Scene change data
· · ·

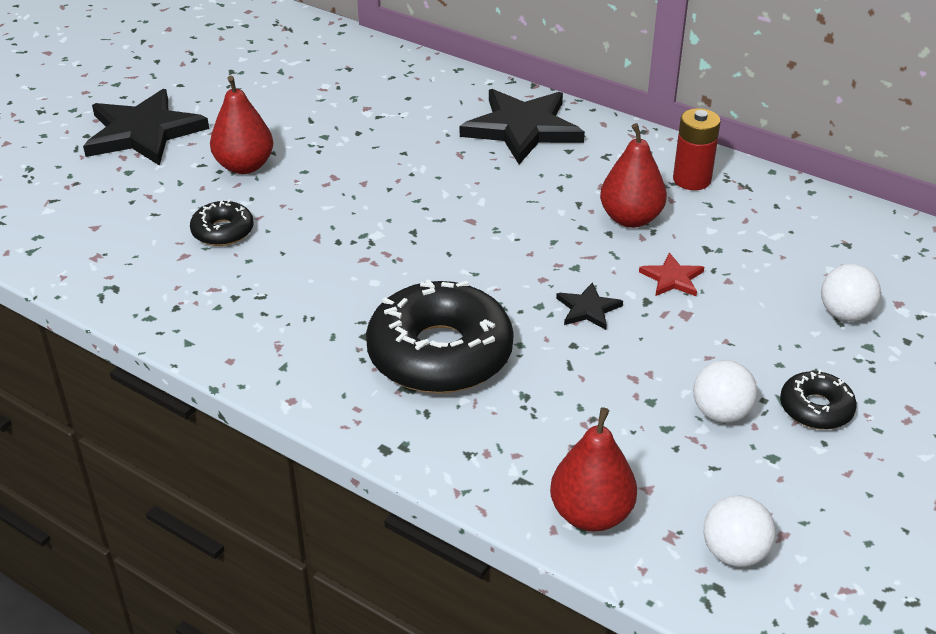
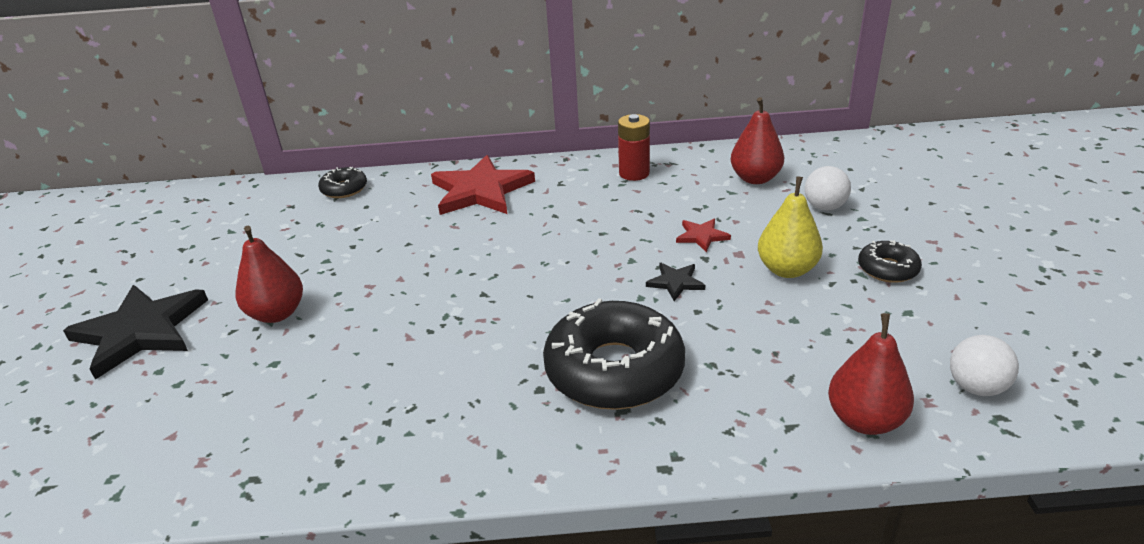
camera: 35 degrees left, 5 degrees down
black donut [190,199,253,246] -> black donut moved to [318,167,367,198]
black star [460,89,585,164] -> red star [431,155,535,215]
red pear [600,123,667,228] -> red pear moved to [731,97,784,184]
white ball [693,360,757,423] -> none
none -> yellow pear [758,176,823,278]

· · ·

Repeat the data word for word; drop the pictures.

Your solution:
camera: 35 degrees left, 5 degrees down
black donut [190,199,253,246] -> black donut moved to [318,167,367,198]
black star [460,89,585,164] -> red star [431,155,535,215]
red pear [600,123,667,228] -> red pear moved to [731,97,784,184]
white ball [693,360,757,423] -> none
none -> yellow pear [758,176,823,278]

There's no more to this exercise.